• [Exercise objective]: Each line of the records needs to come back exactly as written.

• [Provided entries]:
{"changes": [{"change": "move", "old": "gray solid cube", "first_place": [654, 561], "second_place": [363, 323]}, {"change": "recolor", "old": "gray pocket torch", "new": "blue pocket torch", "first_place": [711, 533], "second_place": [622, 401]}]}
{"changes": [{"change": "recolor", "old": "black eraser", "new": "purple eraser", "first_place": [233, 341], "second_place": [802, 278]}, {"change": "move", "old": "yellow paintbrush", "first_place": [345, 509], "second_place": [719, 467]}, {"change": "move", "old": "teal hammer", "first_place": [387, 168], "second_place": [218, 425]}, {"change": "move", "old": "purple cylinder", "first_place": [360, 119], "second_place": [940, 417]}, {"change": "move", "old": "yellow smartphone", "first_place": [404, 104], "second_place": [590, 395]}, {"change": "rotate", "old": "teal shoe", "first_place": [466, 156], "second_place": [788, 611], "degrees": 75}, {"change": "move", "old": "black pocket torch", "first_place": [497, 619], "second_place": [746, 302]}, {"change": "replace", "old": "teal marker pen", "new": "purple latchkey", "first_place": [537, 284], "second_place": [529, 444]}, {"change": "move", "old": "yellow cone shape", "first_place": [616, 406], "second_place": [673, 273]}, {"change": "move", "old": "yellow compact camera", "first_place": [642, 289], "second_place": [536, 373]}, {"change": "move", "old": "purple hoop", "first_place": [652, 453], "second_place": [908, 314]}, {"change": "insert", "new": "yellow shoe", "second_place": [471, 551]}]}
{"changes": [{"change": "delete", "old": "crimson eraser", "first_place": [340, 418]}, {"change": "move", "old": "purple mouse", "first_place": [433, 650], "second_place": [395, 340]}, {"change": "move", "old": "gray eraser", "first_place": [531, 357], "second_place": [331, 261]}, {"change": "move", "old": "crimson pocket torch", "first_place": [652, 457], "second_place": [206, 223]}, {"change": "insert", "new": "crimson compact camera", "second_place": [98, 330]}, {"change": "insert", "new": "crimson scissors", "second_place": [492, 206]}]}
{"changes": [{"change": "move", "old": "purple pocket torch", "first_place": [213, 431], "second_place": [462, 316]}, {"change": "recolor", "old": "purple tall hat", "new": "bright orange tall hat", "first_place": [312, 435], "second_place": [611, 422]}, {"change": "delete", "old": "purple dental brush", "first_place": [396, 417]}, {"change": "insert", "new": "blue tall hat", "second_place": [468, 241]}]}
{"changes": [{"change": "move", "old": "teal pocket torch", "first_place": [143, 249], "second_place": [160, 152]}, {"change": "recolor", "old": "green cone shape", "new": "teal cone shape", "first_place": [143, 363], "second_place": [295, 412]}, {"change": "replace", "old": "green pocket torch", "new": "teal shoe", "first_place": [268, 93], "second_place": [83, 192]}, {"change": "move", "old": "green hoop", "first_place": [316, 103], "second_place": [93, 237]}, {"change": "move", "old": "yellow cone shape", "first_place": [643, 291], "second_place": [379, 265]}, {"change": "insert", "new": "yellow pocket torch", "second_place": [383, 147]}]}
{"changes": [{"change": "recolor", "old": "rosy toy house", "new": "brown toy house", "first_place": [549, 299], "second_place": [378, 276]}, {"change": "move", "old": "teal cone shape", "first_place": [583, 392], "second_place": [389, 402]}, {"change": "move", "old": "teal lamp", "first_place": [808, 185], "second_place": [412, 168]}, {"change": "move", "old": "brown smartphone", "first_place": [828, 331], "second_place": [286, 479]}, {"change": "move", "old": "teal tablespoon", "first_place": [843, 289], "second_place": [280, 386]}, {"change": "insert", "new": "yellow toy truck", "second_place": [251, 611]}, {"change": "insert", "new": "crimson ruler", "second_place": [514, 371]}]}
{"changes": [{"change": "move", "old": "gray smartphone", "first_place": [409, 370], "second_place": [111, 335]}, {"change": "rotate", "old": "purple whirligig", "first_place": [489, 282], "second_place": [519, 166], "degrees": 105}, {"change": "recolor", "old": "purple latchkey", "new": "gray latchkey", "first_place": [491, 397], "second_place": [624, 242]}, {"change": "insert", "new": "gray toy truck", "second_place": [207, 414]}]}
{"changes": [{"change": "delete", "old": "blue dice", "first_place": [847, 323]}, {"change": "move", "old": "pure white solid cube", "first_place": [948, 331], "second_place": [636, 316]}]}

• [Response to this exercise]:
{"changes": [{"change": "move", "old": "gray solid cube", "first_place": [654, 561], "second_place": [363, 323]}, {"change": "recolor", "old": "gray pocket torch", "new": "blue pocket torch", "first_place": [711, 533], "second_place": [622, 401]}]}
{"changes": [{"change": "recolor", "old": "black eraser", "new": "purple eraser", "first_place": [233, 341], "second_place": [802, 278]}, {"change": "move", "old": "yellow paintbrush", "first_place": [345, 509], "second_place": [719, 467]}, {"change": "move", "old": "teal hammer", "first_place": [387, 168], "second_place": [218, 425]}, {"change": "move", "old": "purple cylinder", "first_place": [360, 119], "second_place": [940, 417]}, {"change": "move", "old": "yellow smartphone", "first_place": [404, 104], "second_place": [590, 395]}, {"change": "rotate", "old": "teal shoe", "first_place": [466, 156], "second_place": [788, 611], "degrees": 75}, {"change": "move", "old": "black pocket torch", "first_place": [497, 619], "second_place": [746, 302]}, {"change": "replace", "old": "teal marker pen", "new": "purple latchkey", "first_place": [537, 284], "second_place": [529, 444]}, {"change": "move", "old": "yellow cone shape", "first_place": [616, 406], "second_place": [673, 273]}, {"change": "move", "old": "yellow compact camera", "first_place": [642, 289], "second_place": [536, 373]}, {"change": "move", "old": "purple hoop", "first_place": [652, 453], "second_place": [908, 314]}, {"change": "insert", "new": "yellow shoe", "second_place": [471, 551]}]}
{"changes": [{"change": "delete", "old": "crimson eraser", "first_place": [340, 418]}, {"change": "move", "old": "purple mouse", "first_place": [433, 650], "second_place": [395, 340]}, {"change": "move", "old": "gray eraser", "first_place": [531, 357], "second_place": [331, 261]}, {"change": "move", "old": "crimson pocket torch", "first_place": [652, 457], "second_place": [206, 223]}, {"change": "insert", "new": "crimson compact camera", "second_place": [98, 330]}, {"change": "insert", "new": "crimson scissors", "second_place": [492, 206]}]}
{"changes": [{"change": "move", "old": "purple pocket torch", "first_place": [213, 431], "second_place": [462, 316]}, {"change": "recolor", "old": "purple tall hat", "new": "bright orange tall hat", "first_place": [312, 435], "second_place": [611, 422]}, {"change": "delete", "old": "purple dental brush", "first_place": [396, 417]}, {"change": "insert", "new": "blue tall hat", "second_place": [468, 241]}]}
{"changes": [{"change": "move", "old": "teal pocket torch", "first_place": [143, 249], "second_place": [160, 152]}, {"change": "recolor", "old": "green cone shape", "new": "teal cone shape", "first_place": [143, 363], "second_place": [295, 412]}, {"change": "replace", "old": "green pocket torch", "new": "teal shoe", "first_place": [268, 93], "second_place": [83, 192]}, {"change": "move", "old": "green hoop", "first_place": [316, 103], "second_place": [93, 237]}, {"change": "move", "old": "yellow cone shape", "first_place": [643, 291], "second_place": [379, 265]}, {"change": "insert", "new": "yellow pocket torch", "second_place": [383, 147]}]}
{"changes": [{"change": "recolor", "old": "rosy toy house", "new": "brown toy house", "first_place": [549, 299], "second_place": [378, 276]}, {"change": "move", "old": "teal cone shape", "first_place": [583, 392], "second_place": [389, 402]}, {"change": "move", "old": "teal lamp", "first_place": [808, 185], "second_place": [412, 168]}, {"change": "move", "old": "brown smartphone", "first_place": [828, 331], "second_place": [286, 479]}, {"change": "move", "old": "teal tablespoon", "first_place": [843, 289], "second_place": [280, 386]}, {"change": "insert", "new": "yellow toy truck", "second_place": [251, 611]}, {"change": "insert", "new": "crimson ruler", "second_place": [514, 371]}]}
{"changes": [{"change": "move", "old": "gray smartphone", "first_place": [409, 370], "second_place": [111, 335]}, {"change": "rotate", "old": "purple whirligig", "first_place": [489, 282], "second_place": [519, 166], "degrees": 105}, {"change": "recolor", "old": "purple latchkey", "new": "gray latchkey", "first_place": [491, 397], "second_place": [624, 242]}, {"change": "insert", "new": "gray toy truck", "second_place": [207, 414]}]}
{"changes": [{"change": "delete", "old": "blue dice", "first_place": [847, 323]}, {"change": "move", "old": "pure white solid cube", "first_place": [948, 331], "second_place": [636, 316]}]}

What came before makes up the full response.